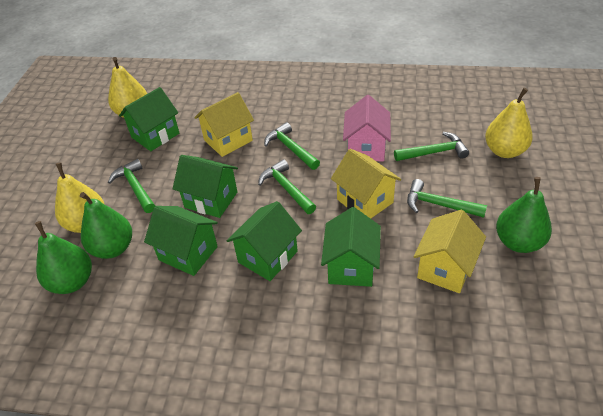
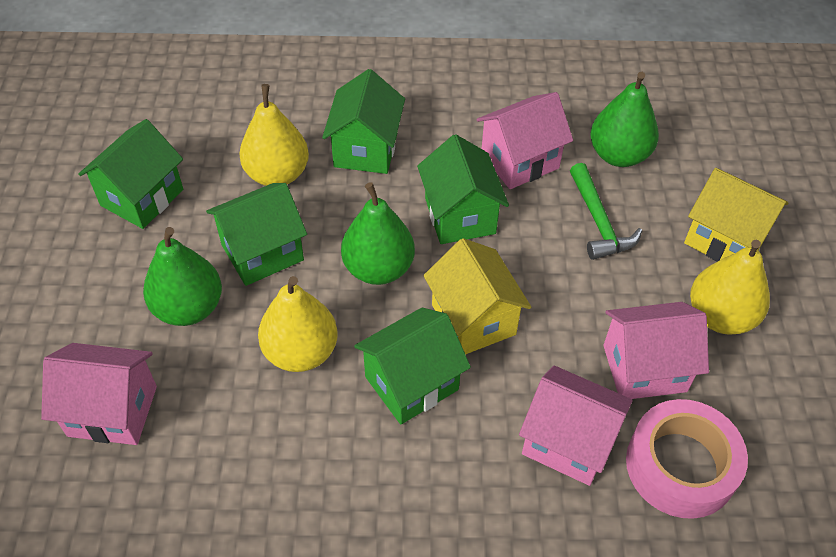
green hammer: 5 -> 1
pink house: 1 -> 4
pink tape: 0 -> 1
yellow house: 3 -> 2

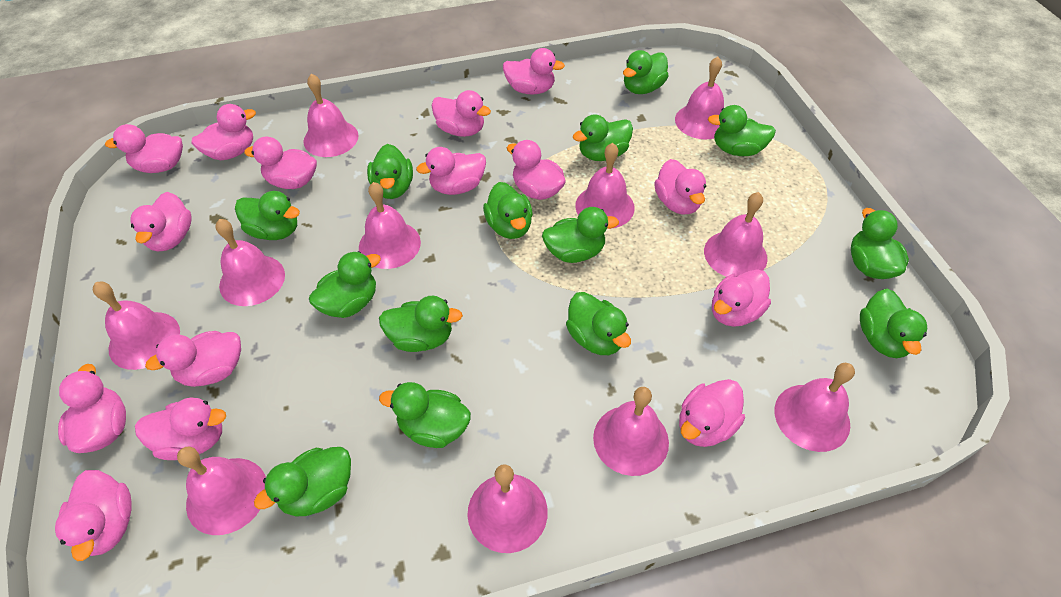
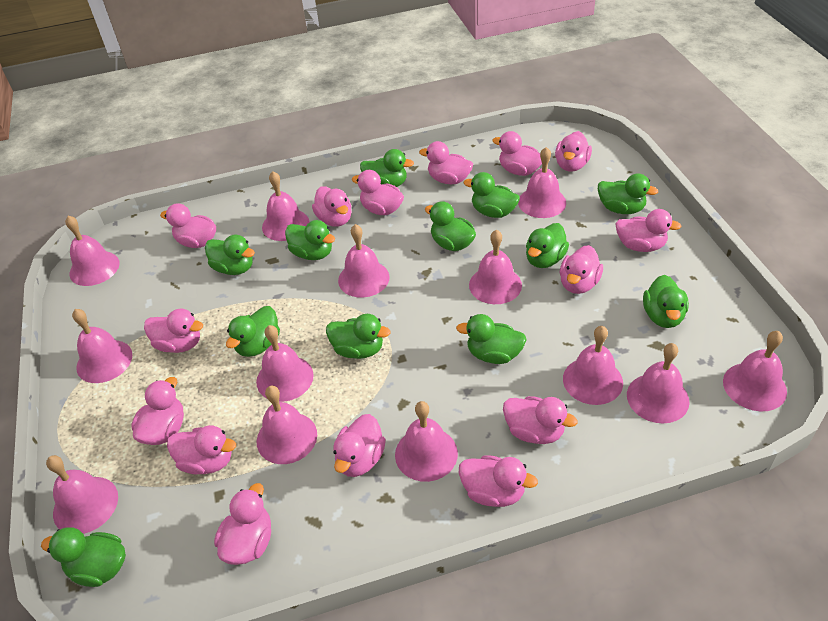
green duck: 14 -> 12
pink bell: 11 -> 13

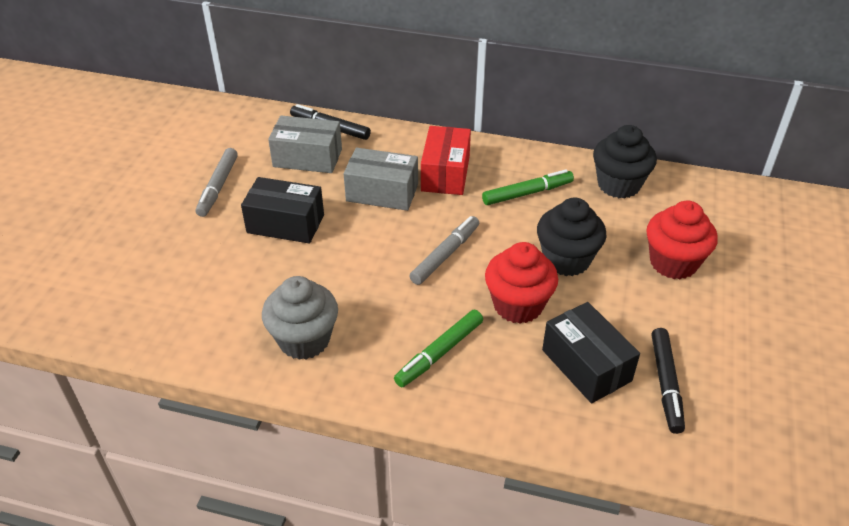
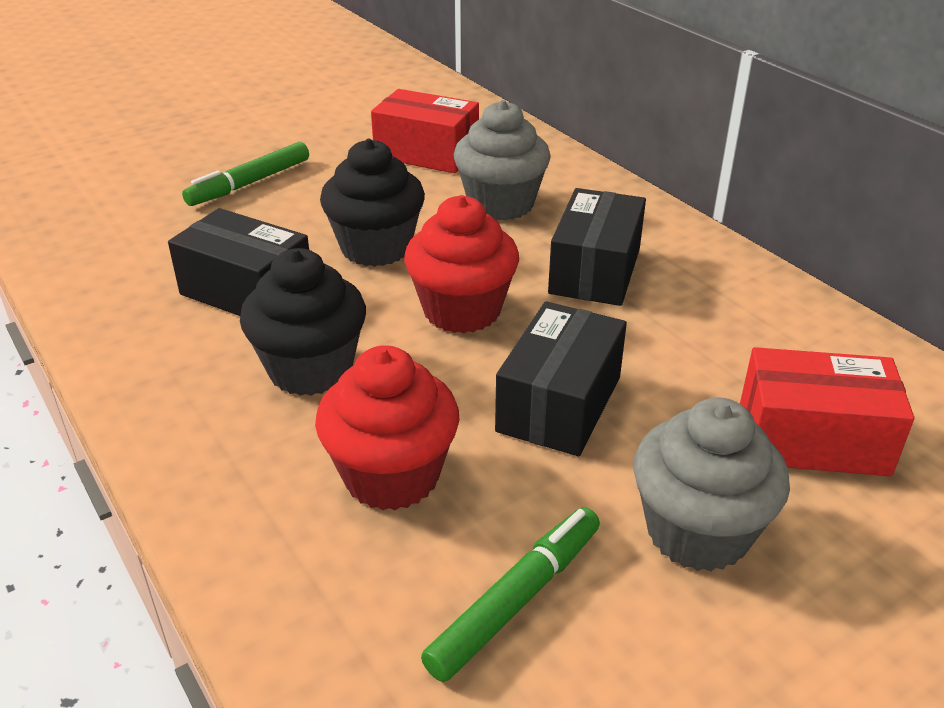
black box: 2 -> 3
black marker: 2 -> 0
grey box: 2 -> 0
grey cupcake: 1 -> 2
grey marker: 2 -> 0
red box: 1 -> 2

○ ○ ○ ○ ○

| Assigned task |
Everything from the line with "black marker: 2 -> 0" down to the last line of the data above should be returned exactly, with both ends kept and nothing added.

| Answer to this exercise |
black marker: 2 -> 0
grey box: 2 -> 0
grey cupcake: 1 -> 2
grey marker: 2 -> 0
red box: 1 -> 2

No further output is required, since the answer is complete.